Work item:
Could you please write out the data shown below, exactly and in full?

[Extracted data — start]

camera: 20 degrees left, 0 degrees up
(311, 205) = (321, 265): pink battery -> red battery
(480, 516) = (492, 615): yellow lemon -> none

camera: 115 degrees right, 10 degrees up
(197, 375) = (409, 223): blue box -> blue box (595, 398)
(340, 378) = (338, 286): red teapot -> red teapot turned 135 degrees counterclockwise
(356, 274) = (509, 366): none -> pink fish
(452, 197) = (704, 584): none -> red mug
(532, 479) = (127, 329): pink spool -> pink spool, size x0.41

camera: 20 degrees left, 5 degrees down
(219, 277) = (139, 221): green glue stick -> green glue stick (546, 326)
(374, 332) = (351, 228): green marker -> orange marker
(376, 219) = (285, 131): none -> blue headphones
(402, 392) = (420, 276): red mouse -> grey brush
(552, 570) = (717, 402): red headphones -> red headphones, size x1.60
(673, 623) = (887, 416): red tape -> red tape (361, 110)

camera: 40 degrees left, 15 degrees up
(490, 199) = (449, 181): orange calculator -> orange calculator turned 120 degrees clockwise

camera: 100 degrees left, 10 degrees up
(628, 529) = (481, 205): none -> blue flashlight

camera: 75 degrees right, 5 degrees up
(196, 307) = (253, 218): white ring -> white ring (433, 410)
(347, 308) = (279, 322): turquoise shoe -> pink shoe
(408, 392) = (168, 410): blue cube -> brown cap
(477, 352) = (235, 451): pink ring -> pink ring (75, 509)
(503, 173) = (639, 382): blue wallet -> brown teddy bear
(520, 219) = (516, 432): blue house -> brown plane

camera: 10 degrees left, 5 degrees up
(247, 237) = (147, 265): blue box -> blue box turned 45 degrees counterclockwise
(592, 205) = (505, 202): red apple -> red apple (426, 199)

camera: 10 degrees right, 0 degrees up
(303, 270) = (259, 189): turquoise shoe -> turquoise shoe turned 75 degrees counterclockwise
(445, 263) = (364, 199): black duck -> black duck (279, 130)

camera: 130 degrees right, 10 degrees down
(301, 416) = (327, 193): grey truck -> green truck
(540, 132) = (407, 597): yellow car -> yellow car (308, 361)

[Extracted data — finish]

Answer:
camera: 20 degrees left, 0 degrees up
(311, 205) = (321, 265): pink battery -> red battery
(480, 516) = (492, 615): yellow lemon -> none

camera: 115 degrees right, 10 degrees up
(197, 375) = (409, 223): blue box -> blue box (595, 398)
(340, 378) = (338, 286): red teapot -> red teapot turned 135 degrees counterclockwise
(356, 274) = (509, 366): none -> pink fish
(452, 197) = (704, 584): none -> red mug
(532, 479) = (127, 329): pink spool -> pink spool, size x0.41

camera: 20 degrees left, 5 degrees down
(219, 277) = (139, 221): green glue stick -> green glue stick (546, 326)
(374, 332) = (351, 228): green marker -> orange marker
(376, 219) = (285, 131): none -> blue headphones
(402, 392) = (420, 276): red mouse -> grey brush
(552, 570) = (717, 402): red headphones -> red headphones, size x1.60
(673, 623) = (887, 416): red tape -> red tape (361, 110)

camera: 40 degrees left, 15 degrees up
(490, 199) = (449, 181): orange calculator -> orange calculator turned 120 degrees clockwise

camera: 100 degrees left, 10 degrees up
(628, 529) = (481, 205): none -> blue flashlight

camera: 75 degrees right, 5 degrees up
(196, 307) = (253, 218): white ring -> white ring (433, 410)
(347, 308) = (279, 322): turquoise shoe -> pink shoe
(408, 392) = (168, 410): blue cube -> brown cap
(477, 352) = (235, 451): pink ring -> pink ring (75, 509)
(503, 173) = (639, 382): blue wallet -> brown teddy bear
(520, 219) = (516, 432): blue house -> brown plane

camera: 10 degrees left, 5 degrees up
(247, 237) = (147, 265): blue box -> blue box turned 45 degrees counterclockwise
(592, 205) = (505, 202): red apple -> red apple (426, 199)

camera: 10 degrees right, 0 degrees up
(303, 270) = (259, 189): turquoise shoe -> turquoise shoe turned 75 degrees counterclockwise
(445, 263) = (364, 199): black duck -> black duck (279, 130)

camera: 130 degrees right, 10 degrees down
(301, 416) = (327, 193): grey truck -> green truck
(540, 132) = (407, 597): yellow car -> yellow car (308, 361)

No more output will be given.